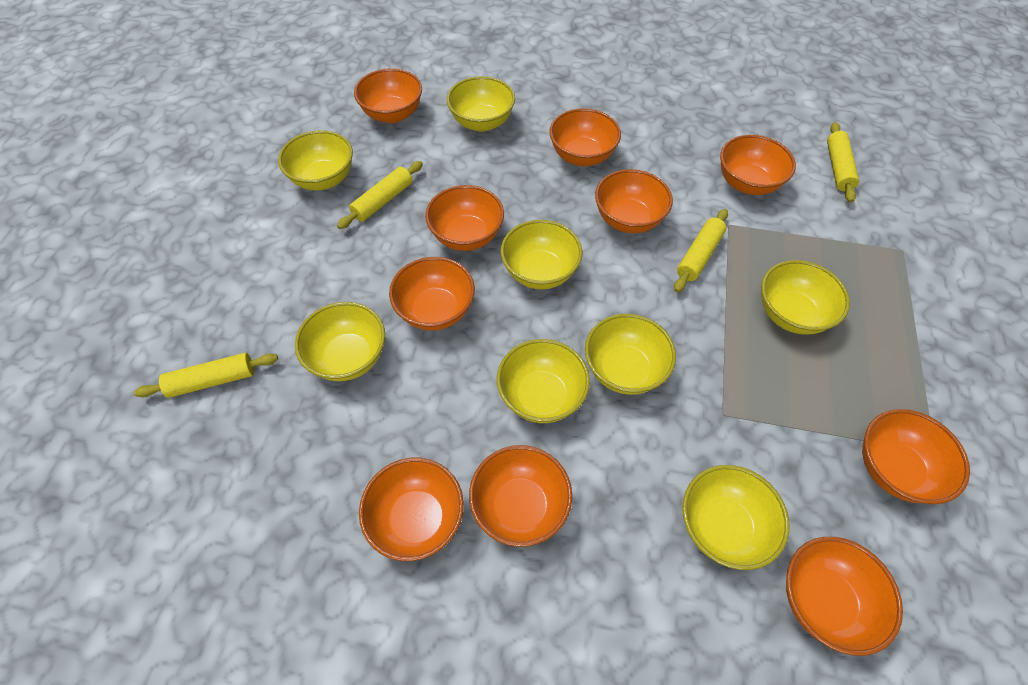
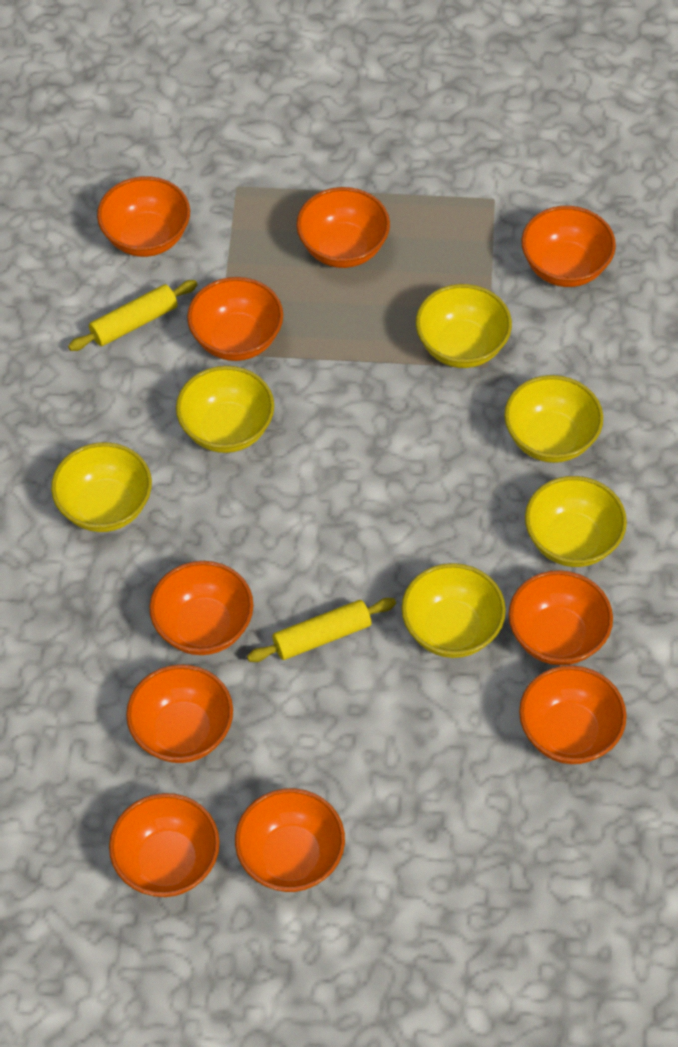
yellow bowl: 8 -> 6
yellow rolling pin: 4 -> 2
- - - -
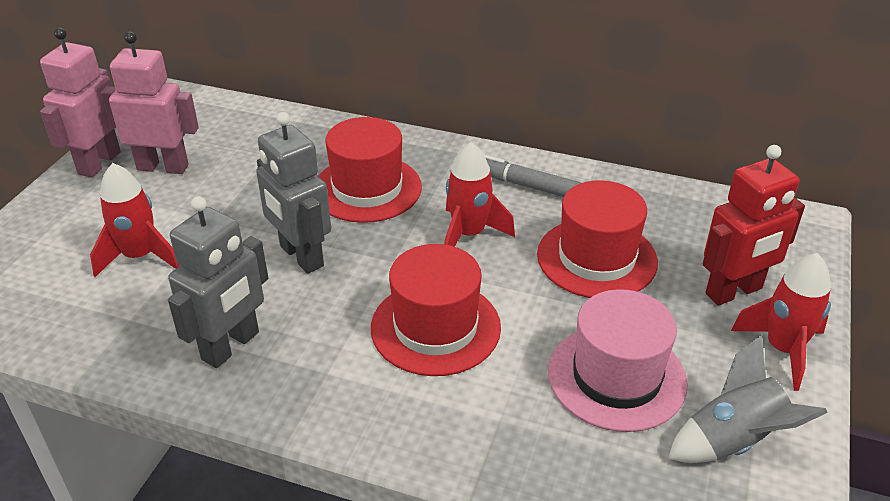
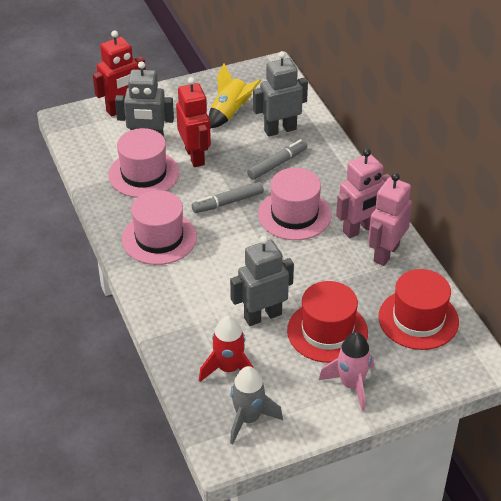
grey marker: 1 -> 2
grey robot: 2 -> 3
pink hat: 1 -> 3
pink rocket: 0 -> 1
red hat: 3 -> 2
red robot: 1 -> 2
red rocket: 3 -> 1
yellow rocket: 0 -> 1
- - - -
WHAT IS BEING ASKED:
Begin at the line that has "pink hat: 1 -> 3" in the entries above; stop after the line that has "yellow rocket: 0 -> 1". Transcribe exactly those lines and no others.

THE COMPLETED TASK:
pink hat: 1 -> 3
pink rocket: 0 -> 1
red hat: 3 -> 2
red robot: 1 -> 2
red rocket: 3 -> 1
yellow rocket: 0 -> 1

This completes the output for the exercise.